Begin with the line that holds "grey box [292,179,370,268]" and repeat each line after it exactly, ending with the last line of the listing.
[DATA SHOWN Boundary: Start]
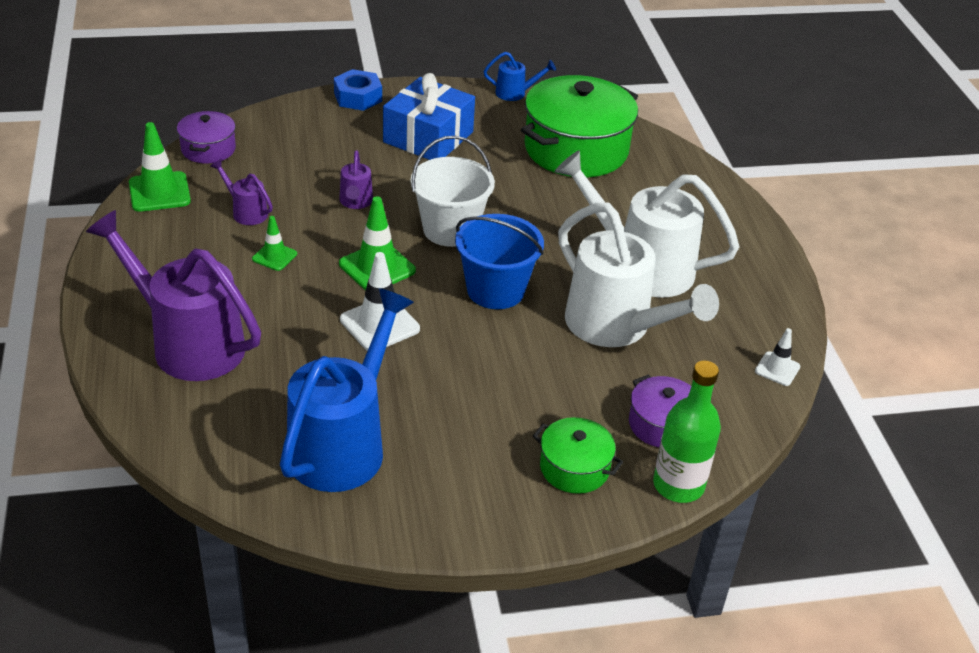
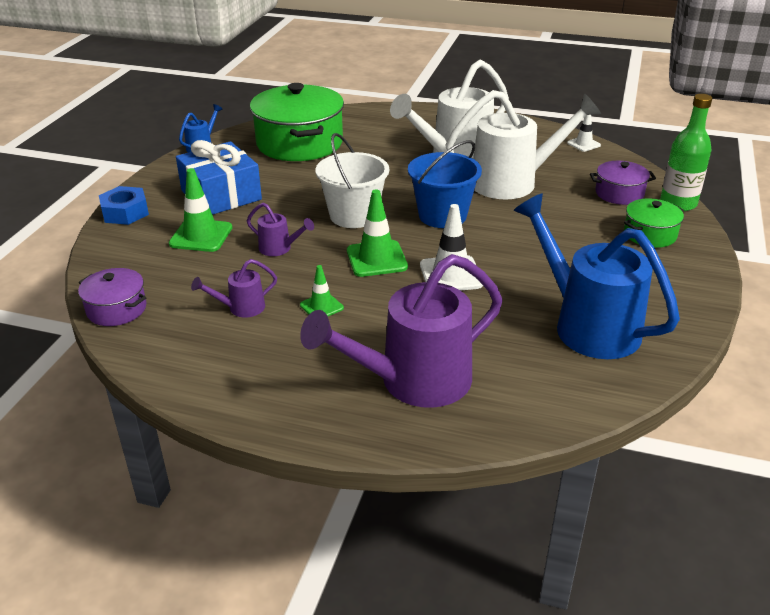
camera: 60 degrees left, 5 degrees down
green traffic cone [129,122,191,212] -> green traffic cone moved to [169,168,233,252]

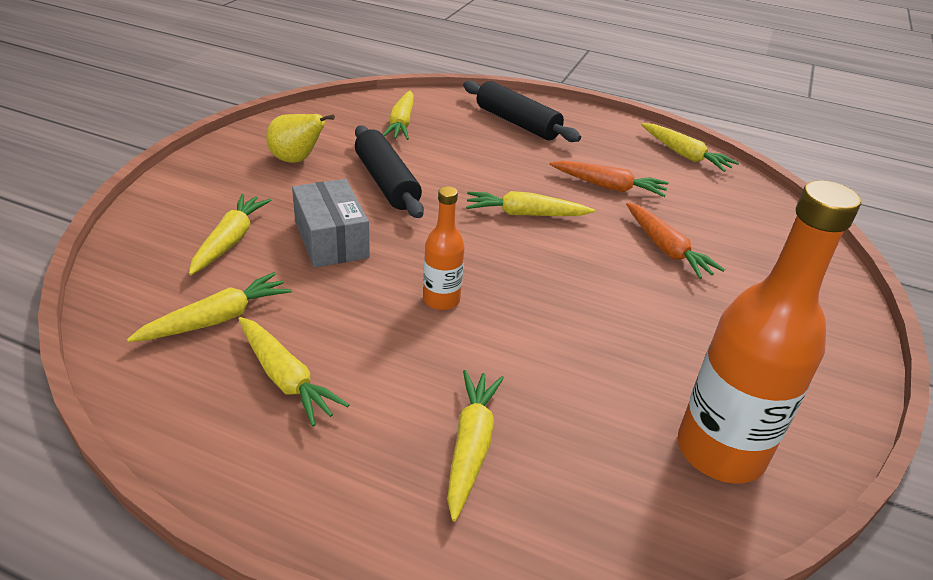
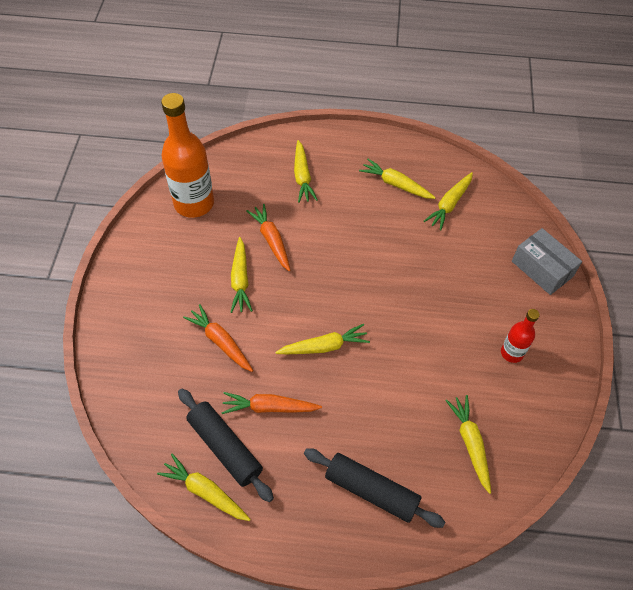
camera: 165 degrees right, 20 degrees up
yellow carrot [189,194,271,275] -> yellow carrot moved to [231,237,253,313]
yellow pear [266,114,335,163] -> red bottle [501,309,540,363]
grey box [292,179,370,268] -> grey box moved to [512,228,582,295]
black rolling pin [355,125,424,218] -> black rolling pin moved to [178,389,274,502]
orange bottle [423,186,465,310] -> none
none -> orange carrot [246,204,291,271]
[DATA SHOWN Boundary: End]
TASK RESULT:
grey box [292,179,370,268] -> grey box moved to [512,228,582,295]
black rolling pin [355,125,424,218] -> black rolling pin moved to [178,389,274,502]
orange bottle [423,186,465,310] -> none
none -> orange carrot [246,204,291,271]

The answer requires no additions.